▶ Problem to solve: Every line of the records below from the line with "IC8: NAND (in" up to and including the line with "R3: 10k (GND, N005) -> 560 (GND, N005)" must be reproduced exactly, and no line outside that range.

▶ Given data:

== Segment start ==

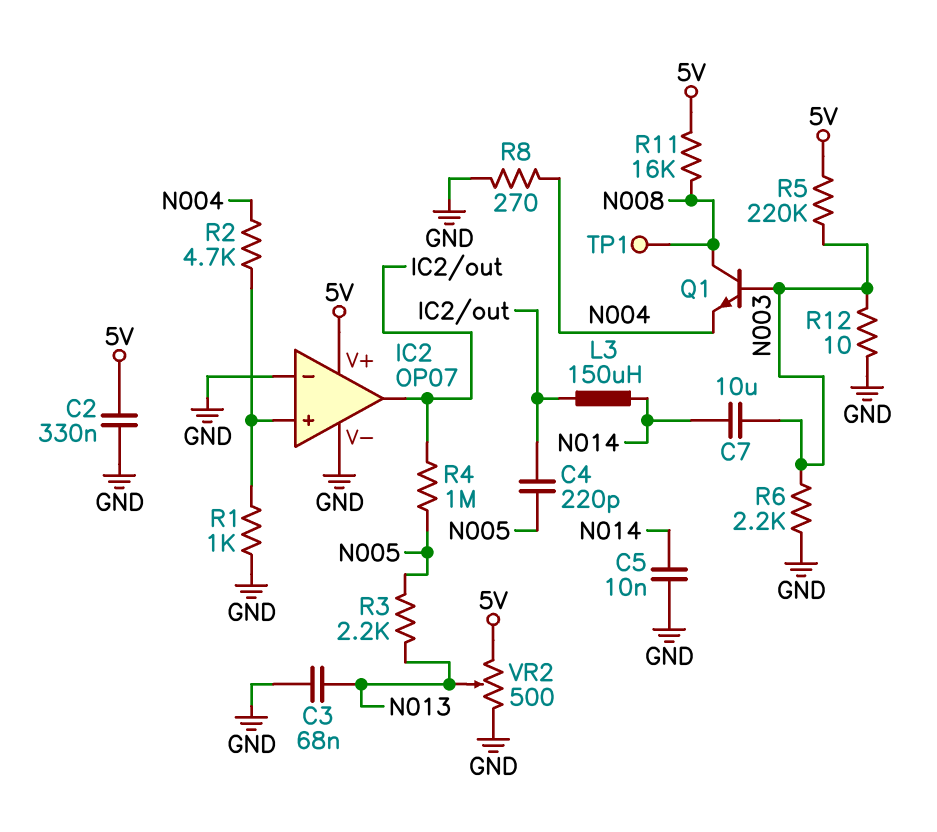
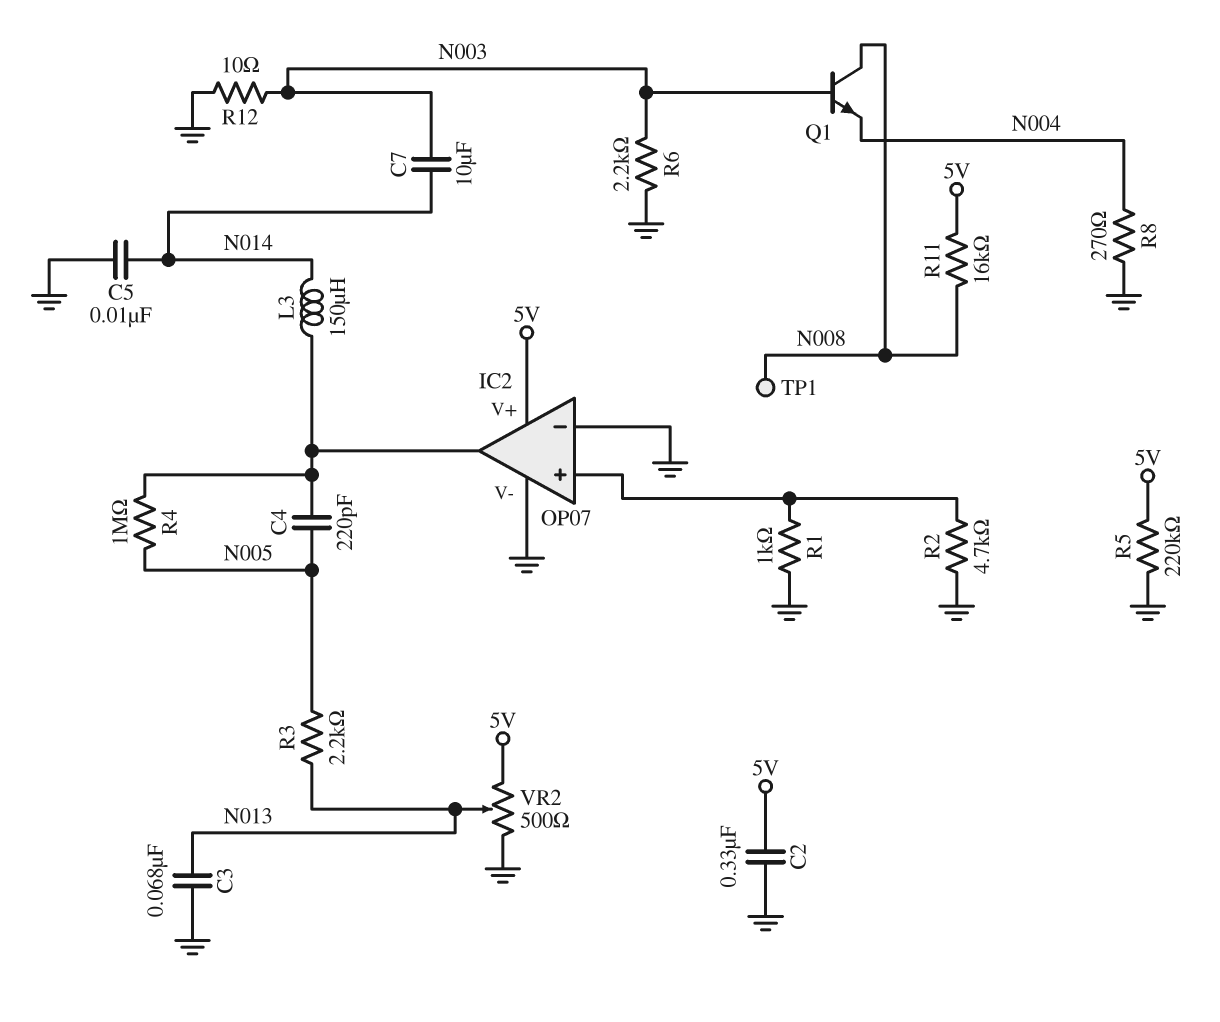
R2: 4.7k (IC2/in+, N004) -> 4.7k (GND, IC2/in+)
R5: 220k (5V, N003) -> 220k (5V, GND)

== Segment end ==
== Segment start ==

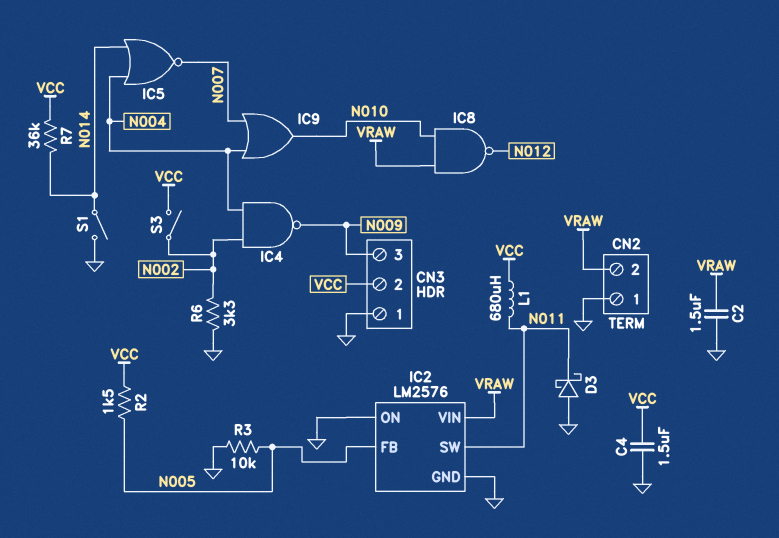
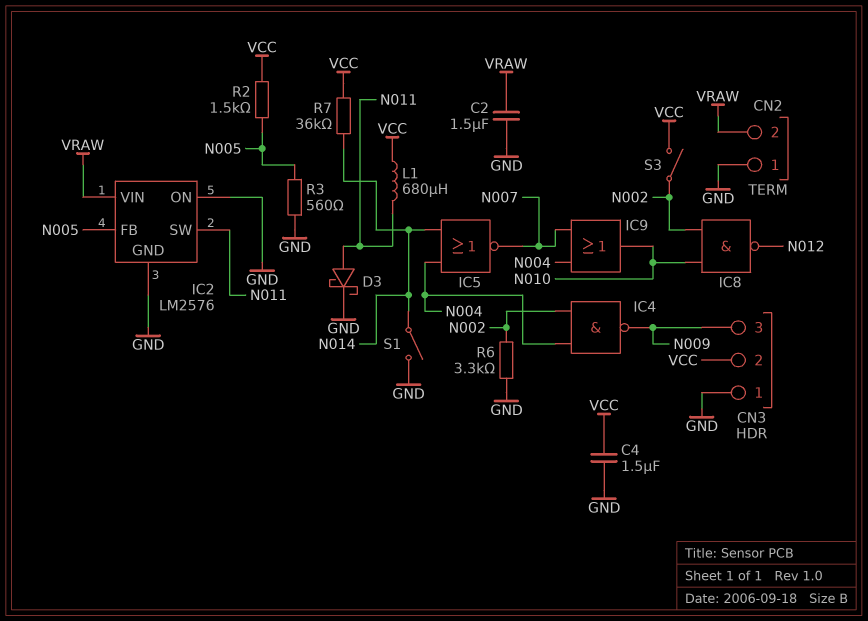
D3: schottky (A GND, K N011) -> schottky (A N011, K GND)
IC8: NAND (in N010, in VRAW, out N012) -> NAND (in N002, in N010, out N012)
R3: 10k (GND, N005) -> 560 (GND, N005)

== Segment end ==

▶ Expected answer:
IC8: NAND (in N010, in VRAW, out N012) -> NAND (in N002, in N010, out N012)
R3: 10k (GND, N005) -> 560 (GND, N005)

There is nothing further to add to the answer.